(Coordinate-based object records)
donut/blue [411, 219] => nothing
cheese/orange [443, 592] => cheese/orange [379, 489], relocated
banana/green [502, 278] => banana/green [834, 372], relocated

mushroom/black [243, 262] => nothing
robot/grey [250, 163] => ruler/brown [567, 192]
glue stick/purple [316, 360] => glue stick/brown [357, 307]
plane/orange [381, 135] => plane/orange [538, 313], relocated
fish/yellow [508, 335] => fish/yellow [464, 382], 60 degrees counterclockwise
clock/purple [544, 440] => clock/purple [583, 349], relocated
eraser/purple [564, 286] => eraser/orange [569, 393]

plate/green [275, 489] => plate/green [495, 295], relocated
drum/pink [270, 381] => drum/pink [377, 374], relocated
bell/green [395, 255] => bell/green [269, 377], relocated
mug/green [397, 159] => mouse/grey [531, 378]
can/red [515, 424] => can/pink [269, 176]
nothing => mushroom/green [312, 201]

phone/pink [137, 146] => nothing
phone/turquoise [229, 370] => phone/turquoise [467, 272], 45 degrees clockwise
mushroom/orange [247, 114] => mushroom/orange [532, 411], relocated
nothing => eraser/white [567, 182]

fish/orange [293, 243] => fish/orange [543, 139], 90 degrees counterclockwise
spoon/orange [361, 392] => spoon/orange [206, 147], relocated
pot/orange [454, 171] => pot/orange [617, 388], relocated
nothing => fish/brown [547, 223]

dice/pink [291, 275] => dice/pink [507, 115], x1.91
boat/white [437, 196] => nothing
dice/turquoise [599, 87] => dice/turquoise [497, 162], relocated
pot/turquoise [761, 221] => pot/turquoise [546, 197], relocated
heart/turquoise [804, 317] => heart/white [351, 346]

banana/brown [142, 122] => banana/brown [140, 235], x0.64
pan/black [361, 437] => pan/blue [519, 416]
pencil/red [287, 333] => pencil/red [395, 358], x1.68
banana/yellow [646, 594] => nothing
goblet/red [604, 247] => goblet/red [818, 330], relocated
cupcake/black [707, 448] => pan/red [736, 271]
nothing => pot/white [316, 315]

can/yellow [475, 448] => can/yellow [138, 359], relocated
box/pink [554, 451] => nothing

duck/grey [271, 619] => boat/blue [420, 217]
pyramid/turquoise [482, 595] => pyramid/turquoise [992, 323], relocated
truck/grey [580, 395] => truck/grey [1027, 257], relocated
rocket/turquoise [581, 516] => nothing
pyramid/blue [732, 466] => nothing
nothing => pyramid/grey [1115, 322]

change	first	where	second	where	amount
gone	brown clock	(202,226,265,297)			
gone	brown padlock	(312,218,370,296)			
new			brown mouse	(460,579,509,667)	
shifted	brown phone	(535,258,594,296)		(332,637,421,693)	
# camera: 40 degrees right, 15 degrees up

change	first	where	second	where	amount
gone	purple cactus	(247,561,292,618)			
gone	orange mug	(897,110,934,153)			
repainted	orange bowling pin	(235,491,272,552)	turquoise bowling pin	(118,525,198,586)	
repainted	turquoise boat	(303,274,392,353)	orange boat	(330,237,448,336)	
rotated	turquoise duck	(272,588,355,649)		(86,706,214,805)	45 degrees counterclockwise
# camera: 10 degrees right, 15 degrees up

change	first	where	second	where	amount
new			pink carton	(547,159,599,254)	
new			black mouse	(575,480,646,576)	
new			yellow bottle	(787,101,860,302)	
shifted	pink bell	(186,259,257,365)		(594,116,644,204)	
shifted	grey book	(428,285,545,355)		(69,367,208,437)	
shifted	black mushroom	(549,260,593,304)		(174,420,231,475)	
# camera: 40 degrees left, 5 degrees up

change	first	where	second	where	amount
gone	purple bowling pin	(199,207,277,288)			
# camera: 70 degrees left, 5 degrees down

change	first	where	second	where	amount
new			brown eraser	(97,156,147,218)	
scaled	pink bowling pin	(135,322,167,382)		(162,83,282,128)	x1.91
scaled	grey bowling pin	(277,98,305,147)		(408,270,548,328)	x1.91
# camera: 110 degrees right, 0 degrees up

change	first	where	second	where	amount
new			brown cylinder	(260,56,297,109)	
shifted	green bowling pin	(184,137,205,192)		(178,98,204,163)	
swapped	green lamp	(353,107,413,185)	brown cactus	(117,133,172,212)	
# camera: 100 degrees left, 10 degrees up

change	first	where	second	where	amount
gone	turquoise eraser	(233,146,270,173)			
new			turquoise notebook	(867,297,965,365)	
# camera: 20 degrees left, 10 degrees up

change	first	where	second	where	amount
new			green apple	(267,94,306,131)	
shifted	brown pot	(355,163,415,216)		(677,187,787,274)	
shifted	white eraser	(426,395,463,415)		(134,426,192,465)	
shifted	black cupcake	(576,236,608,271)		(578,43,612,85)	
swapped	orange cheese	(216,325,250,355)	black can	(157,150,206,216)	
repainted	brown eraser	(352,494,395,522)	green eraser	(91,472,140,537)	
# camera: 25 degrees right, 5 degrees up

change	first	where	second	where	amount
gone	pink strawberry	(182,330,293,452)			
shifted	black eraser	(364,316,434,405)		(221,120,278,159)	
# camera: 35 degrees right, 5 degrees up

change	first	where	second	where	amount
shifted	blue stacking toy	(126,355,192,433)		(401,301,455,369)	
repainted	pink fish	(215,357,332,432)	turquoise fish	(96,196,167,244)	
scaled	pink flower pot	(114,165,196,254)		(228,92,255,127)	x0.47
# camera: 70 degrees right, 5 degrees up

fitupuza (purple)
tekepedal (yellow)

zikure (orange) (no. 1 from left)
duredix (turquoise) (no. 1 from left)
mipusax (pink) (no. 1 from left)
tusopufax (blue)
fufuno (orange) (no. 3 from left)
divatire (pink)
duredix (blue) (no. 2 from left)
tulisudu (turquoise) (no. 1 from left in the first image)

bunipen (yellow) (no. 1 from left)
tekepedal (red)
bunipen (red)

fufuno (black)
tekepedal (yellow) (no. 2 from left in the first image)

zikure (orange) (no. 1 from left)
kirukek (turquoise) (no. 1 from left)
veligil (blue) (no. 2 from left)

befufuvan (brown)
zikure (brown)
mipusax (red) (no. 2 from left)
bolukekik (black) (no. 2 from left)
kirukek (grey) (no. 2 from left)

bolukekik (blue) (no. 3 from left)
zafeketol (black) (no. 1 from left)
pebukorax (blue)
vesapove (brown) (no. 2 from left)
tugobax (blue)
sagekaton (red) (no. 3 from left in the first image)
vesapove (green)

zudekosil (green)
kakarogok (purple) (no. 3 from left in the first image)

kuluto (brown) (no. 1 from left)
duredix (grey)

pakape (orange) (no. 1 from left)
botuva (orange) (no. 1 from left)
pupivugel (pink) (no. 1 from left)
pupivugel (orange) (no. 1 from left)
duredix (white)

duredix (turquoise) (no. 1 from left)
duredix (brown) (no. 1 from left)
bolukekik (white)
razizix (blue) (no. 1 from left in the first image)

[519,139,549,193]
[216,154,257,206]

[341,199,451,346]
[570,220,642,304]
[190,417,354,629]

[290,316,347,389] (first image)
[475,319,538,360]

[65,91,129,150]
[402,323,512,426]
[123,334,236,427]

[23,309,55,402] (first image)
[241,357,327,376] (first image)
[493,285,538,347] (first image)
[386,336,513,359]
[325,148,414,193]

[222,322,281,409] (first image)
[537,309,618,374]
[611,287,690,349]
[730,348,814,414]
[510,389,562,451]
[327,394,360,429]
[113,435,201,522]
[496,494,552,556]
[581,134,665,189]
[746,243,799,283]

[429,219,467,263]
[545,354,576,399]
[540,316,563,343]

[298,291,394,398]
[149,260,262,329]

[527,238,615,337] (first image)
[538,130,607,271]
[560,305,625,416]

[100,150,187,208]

--- Try it ---
Return each entry from above without altering a single character.

--- Response ---
donut/blue [411, 219] => nothing
cheese/orange [443, 592] => cheese/orange [379, 489], relocated
banana/green [502, 278] => banana/green [834, 372], relocated

mushroom/black [243, 262] => nothing
robot/grey [250, 163] => ruler/brown [567, 192]
glue stick/purple [316, 360] => glue stick/brown [357, 307]
plane/orange [381, 135] => plane/orange [538, 313], relocated
fish/yellow [508, 335] => fish/yellow [464, 382], 60 degrees counterclockwise
clock/purple [544, 440] => clock/purple [583, 349], relocated
eraser/purple [564, 286] => eraser/orange [569, 393]

plate/green [275, 489] => plate/green [495, 295], relocated
drum/pink [270, 381] => drum/pink [377, 374], relocated
bell/green [395, 255] => bell/green [269, 377], relocated
mug/green [397, 159] => mouse/grey [531, 378]
can/red [515, 424] => can/pink [269, 176]
nothing => mushroom/green [312, 201]

phone/pink [137, 146] => nothing
phone/turquoise [229, 370] => phone/turquoise [467, 272], 45 degrees clockwise
mushroom/orange [247, 114] => mushroom/orange [532, 411], relocated
nothing => eraser/white [567, 182]

fish/orange [293, 243] => fish/orange [543, 139], 90 degrees counterclockwise
spoon/orange [361, 392] => spoon/orange [206, 147], relocated
pot/orange [454, 171] => pot/orange [617, 388], relocated
nothing => fish/brown [547, 223]

dice/pink [291, 275] => dice/pink [507, 115], x1.91
boat/white [437, 196] => nothing
dice/turquoise [599, 87] => dice/turquoise [497, 162], relocated
pot/turquoise [761, 221] => pot/turquoise [546, 197], relocated
heart/turquoise [804, 317] => heart/white [351, 346]

banana/brown [142, 122] => banana/brown [140, 235], x0.64
pan/black [361, 437] => pan/blue [519, 416]
pencil/red [287, 333] => pencil/red [395, 358], x1.68
banana/yellow [646, 594] => nothing
goblet/red [604, 247] => goblet/red [818, 330], relocated
cupcake/black [707, 448] => pan/red [736, 271]
nothing => pot/white [316, 315]

can/yellow [475, 448] => can/yellow [138, 359], relocated
box/pink [554, 451] => nothing

duck/grey [271, 619] => boat/blue [420, 217]
pyramid/turquoise [482, 595] => pyramid/turquoise [992, 323], relocated
truck/grey [580, 395] => truck/grey [1027, 257], relocated
rocket/turquoise [581, 516] => nothing
pyramid/blue [732, 466] => nothing
nothing => pyramid/grey [1115, 322]

change	first	where	second	where	amount
gone	brown clock	(202,226,265,297)			
gone	brown padlock	(312,218,370,296)			
new			brown mouse	(460,579,509,667)	
shifted	brown phone	(535,258,594,296)		(332,637,421,693)	
# camera: 40 degrees right, 15 degrees up

change	first	where	second	where	amount
gone	purple cactus	(247,561,292,618)			
gone	orange mug	(897,110,934,153)			
repainted	orange bowling pin	(235,491,272,552)	turquoise bowling pin	(118,525,198,586)	
repainted	turquoise boat	(303,274,392,353)	orange boat	(330,237,448,336)	
rotated	turquoise duck	(272,588,355,649)		(86,706,214,805)	45 degrees counterclockwise
# camera: 10 degrees right, 15 degrees up

change	first	where	second	where	amount
new			pink carton	(547,159,599,254)	
new			black mouse	(575,480,646,576)	
new			yellow bottle	(787,101,860,302)	
shifted	pink bell	(186,259,257,365)		(594,116,644,204)	
shifted	grey book	(428,285,545,355)		(69,367,208,437)	
shifted	black mushroom	(549,260,593,304)		(174,420,231,475)	
# camera: 40 degrees left, 5 degrees up

change	first	where	second	where	amount
gone	purple bowling pin	(199,207,277,288)			
# camera: 70 degrees left, 5 degrees down

change	first	where	second	where	amount
new			brown eraser	(97,156,147,218)	
scaled	pink bowling pin	(135,322,167,382)		(162,83,282,128)	x1.91
scaled	grey bowling pin	(277,98,305,147)		(408,270,548,328)	x1.91
# camera: 110 degrees right, 0 degrees up

change	first	where	second	where	amount
new			brown cylinder	(260,56,297,109)	
shifted	green bowling pin	(184,137,205,192)		(178,98,204,163)	
swapped	green lamp	(353,107,413,185)	brown cactus	(117,133,172,212)	
# camera: 100 degrees left, 10 degrees up

change	first	where	second	where	amount
gone	turquoise eraser	(233,146,270,173)			
new			turquoise notebook	(867,297,965,365)	
# camera: 20 degrees left, 10 degrees up

change	first	where	second	where	amount
new			green apple	(267,94,306,131)	
shifted	brown pot	(355,163,415,216)		(677,187,787,274)	
shifted	white eraser	(426,395,463,415)		(134,426,192,465)	
shifted	black cupcake	(576,236,608,271)		(578,43,612,85)	
swapped	orange cheese	(216,325,250,355)	black can	(157,150,206,216)	
repainted	brown eraser	(352,494,395,522)	green eraser	(91,472,140,537)	
# camera: 25 degrees right, 5 degrees up

change	first	where	second	where	amount
gone	pink strawberry	(182,330,293,452)			
shifted	black eraser	(364,316,434,405)		(221,120,278,159)	
# camera: 35 degrees right, 5 degrees up

change	first	where	second	where	amount
shifted	blue stacking toy	(126,355,192,433)		(401,301,455,369)	
repainted	pink fish	(215,357,332,432)	turquoise fish	(96,196,167,244)	
scaled	pink flower pot	(114,165,196,254)		(228,92,255,127)	x0.47
# camera: 70 degrees right, 5 degrees up

fitupuza (purple)
tekepedal (yellow)

zikure (orange) (no. 1 from left)
duredix (turquoise) (no. 1 from left)
mipusax (pink) (no. 1 from left)
tusopufax (blue)
fufuno (orange) (no. 3 from left)
divatire (pink)
duredix (blue) (no. 2 from left)
tulisudu (turquoise) (no. 1 from left in the first image)

bunipen (yellow) (no. 1 from left)
tekepedal (red)
bunipen (red)

fufuno (black)
tekepedal (yellow) (no. 2 from left in the first image)

zikure (orange) (no. 1 from left)
kirukek (turquoise) (no. 1 from left)
veligil (blue) (no. 2 from left)

befufuvan (brown)
zikure (brown)
mipusax (red) (no. 2 from left)
bolukekik (black) (no. 2 from left)
kirukek (grey) (no. 2 from left)

bolukekik (blue) (no. 3 from left)
zafeketol (black) (no. 1 from left)
pebukorax (blue)
vesapove (brown) (no. 2 from left)
tugobax (blue)
sagekaton (red) (no. 3 from left in the first image)
vesapove (green)

zudekosil (green)
kakarogok (purple) (no. 3 from left in the first image)

kuluto (brown) (no. 1 from left)
duredix (grey)

pakape (orange) (no. 1 from left)
botuva (orange) (no. 1 from left)
pupivugel (pink) (no. 1 from left)
pupivugel (orange) (no. 1 from left)
duredix (white)

duredix (turquoise) (no. 1 from left)
duredix (brown) (no. 1 from left)
bolukekik (white)
razizix (blue) (no. 1 from left in the first image)

[519,139,549,193]
[216,154,257,206]

[341,199,451,346]
[570,220,642,304]
[190,417,354,629]

[290,316,347,389] (first image)
[475,319,538,360]

[65,91,129,150]
[402,323,512,426]
[123,334,236,427]

[23,309,55,402] (first image)
[241,357,327,376] (first image)
[493,285,538,347] (first image)
[386,336,513,359]
[325,148,414,193]

[222,322,281,409] (first image)
[537,309,618,374]
[611,287,690,349]
[730,348,814,414]
[510,389,562,451]
[327,394,360,429]
[113,435,201,522]
[496,494,552,556]
[581,134,665,189]
[746,243,799,283]

[429,219,467,263]
[545,354,576,399]
[540,316,563,343]

[298,291,394,398]
[149,260,262,329]

[527,238,615,337] (first image)
[538,130,607,271]
[560,305,625,416]

[100,150,187,208]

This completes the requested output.